Data extract
»»

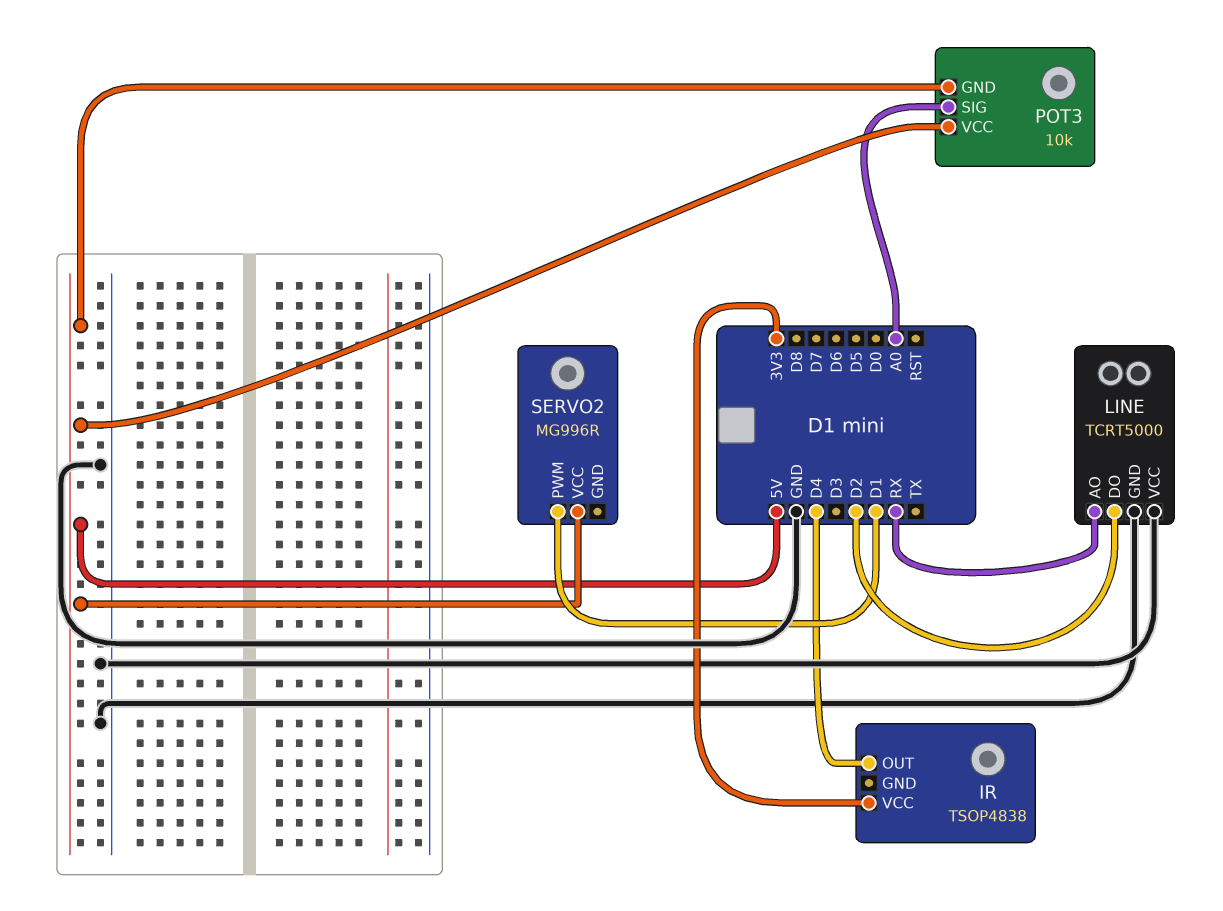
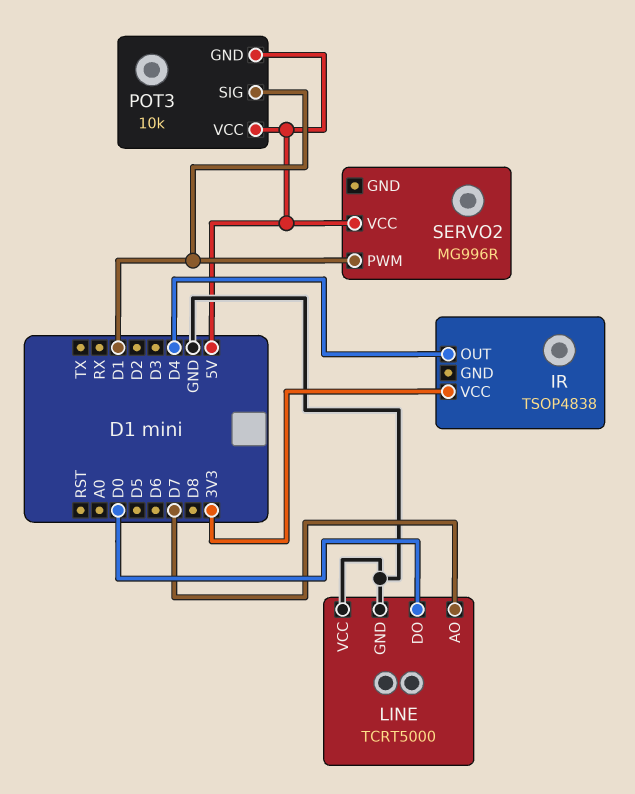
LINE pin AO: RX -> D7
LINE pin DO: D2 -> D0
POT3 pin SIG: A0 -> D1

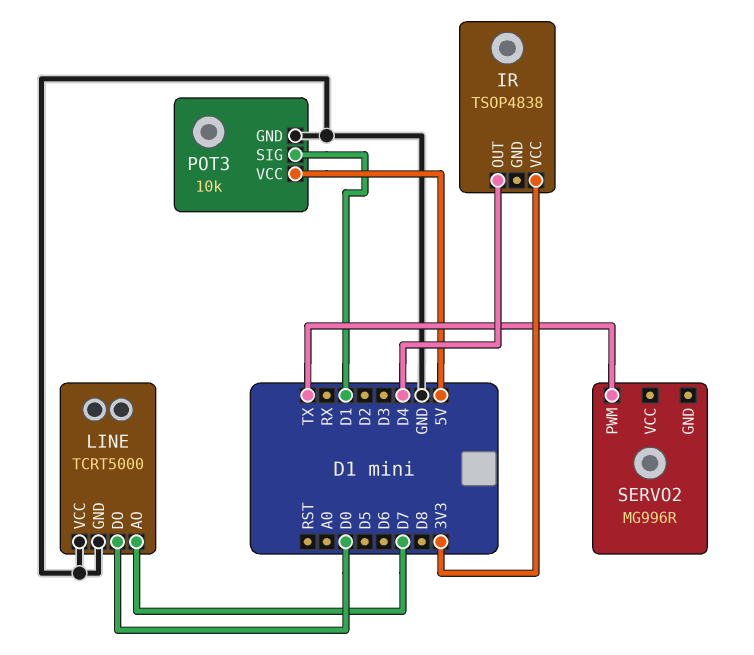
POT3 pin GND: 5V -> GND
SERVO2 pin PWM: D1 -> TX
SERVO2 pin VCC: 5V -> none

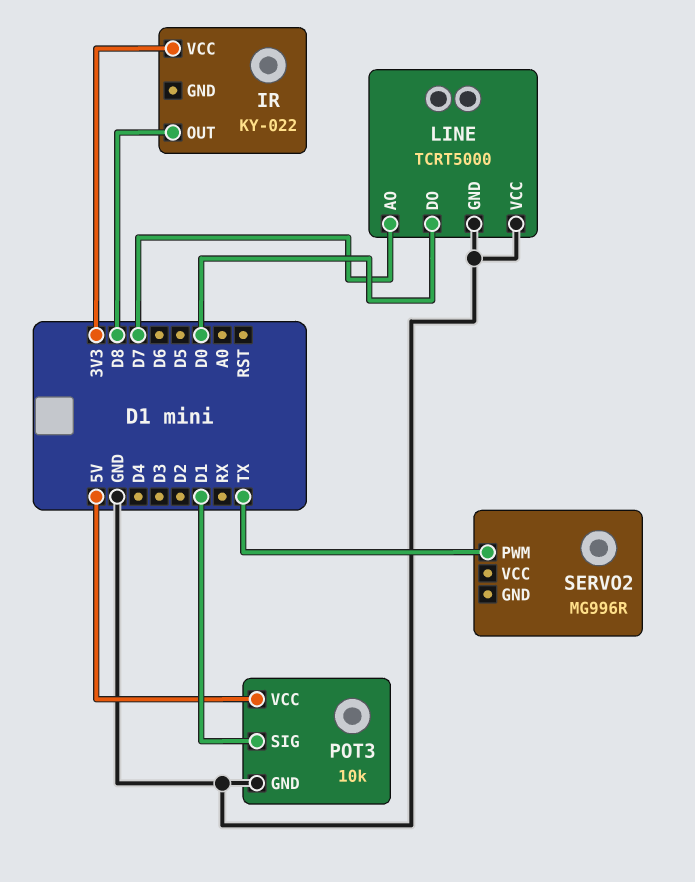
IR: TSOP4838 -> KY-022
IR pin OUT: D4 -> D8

««

What the exercise asks
Restate the records in full and word for word, but keep the pictures out.

Answer space
LINE pin AO: RX -> D7
LINE pin DO: D2 -> D0
POT3 pin SIG: A0 -> D1

POT3 pin GND: 5V -> GND
SERVO2 pin PWM: D1 -> TX
SERVO2 pin VCC: 5V -> none

IR: TSOP4838 -> KY-022
IR pin OUT: D4 -> D8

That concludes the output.